* _EXERCISE_:
Copy out all of the following material line for line, with no changes.
____ PROVIDED DATA
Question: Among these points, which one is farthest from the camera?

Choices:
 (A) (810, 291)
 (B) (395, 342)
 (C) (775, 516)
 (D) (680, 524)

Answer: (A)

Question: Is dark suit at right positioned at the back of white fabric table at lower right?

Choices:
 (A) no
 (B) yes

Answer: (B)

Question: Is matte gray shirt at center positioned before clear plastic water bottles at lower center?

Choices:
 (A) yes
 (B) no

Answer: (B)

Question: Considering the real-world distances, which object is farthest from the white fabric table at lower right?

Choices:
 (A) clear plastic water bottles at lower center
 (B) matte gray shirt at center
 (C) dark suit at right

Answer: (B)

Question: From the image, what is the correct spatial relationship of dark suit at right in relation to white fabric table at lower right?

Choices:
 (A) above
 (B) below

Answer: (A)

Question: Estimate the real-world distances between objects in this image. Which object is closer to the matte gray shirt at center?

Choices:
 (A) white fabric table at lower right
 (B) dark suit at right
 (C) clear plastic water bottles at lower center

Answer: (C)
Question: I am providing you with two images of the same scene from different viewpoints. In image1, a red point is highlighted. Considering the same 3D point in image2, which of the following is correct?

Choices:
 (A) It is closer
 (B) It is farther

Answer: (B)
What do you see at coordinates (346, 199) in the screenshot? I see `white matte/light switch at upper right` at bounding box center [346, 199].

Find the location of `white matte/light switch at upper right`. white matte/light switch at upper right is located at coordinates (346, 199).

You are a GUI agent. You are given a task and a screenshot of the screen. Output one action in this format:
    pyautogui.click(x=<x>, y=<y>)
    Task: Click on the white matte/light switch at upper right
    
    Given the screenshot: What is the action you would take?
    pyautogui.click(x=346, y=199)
________
* _TASK SOLUTION_:
Question: Among these points, which one is farthest from the camera?

Choices:
 (A) (810, 291)
 (B) (395, 342)
 (C) (775, 516)
 (D) (680, 524)

Answer: (A)

Question: Is dark suit at right positioned at the back of white fabric table at lower right?

Choices:
 (A) no
 (B) yes

Answer: (B)

Question: Is matte gray shirt at center positioned before clear plastic water bottles at lower center?

Choices:
 (A) yes
 (B) no

Answer: (B)

Question: Considering the real-world distances, which object is farthest from the white fabric table at lower right?

Choices:
 (A) clear plastic water bottles at lower center
 (B) matte gray shirt at center
 (C) dark suit at right

Answer: (B)

Question: From the image, what is the correct spatial relationship of dark suit at right in relation to white fabric table at lower right?

Choices:
 (A) above
 (B) below

Answer: (A)

Question: Estimate the real-world distances between objects in this image. Which object is closer to the matte gray shirt at center?

Choices:
 (A) white fabric table at lower right
 (B) dark suit at right
 (C) clear plastic water bottles at lower center

Answer: (C)
Question: I am providing you with two images of the same scene from different viewpoints. In image1, a red point is highlighted. Considering the same 3D point in image2, which of the following is correct?

Choices:
 (A) It is closer
 (B) It is farther

Answer: (B)
What do you see at coordinates (346, 199) in the screenshot? I see `white matte/light switch at upper right` at bounding box center [346, 199].

Find the location of `white matte/light switch at upper right`. white matte/light switch at upper right is located at coordinates (346, 199).

You are a GUI agent. You are given a task and a screenshot of the screen. Output one action in this format:
    pyautogui.click(x=<x>, y=<y>)
    Task: Click on the white matte/light switch at upper right
    
    Given the screenshot: What is the action you would take?
    pyautogui.click(x=346, y=199)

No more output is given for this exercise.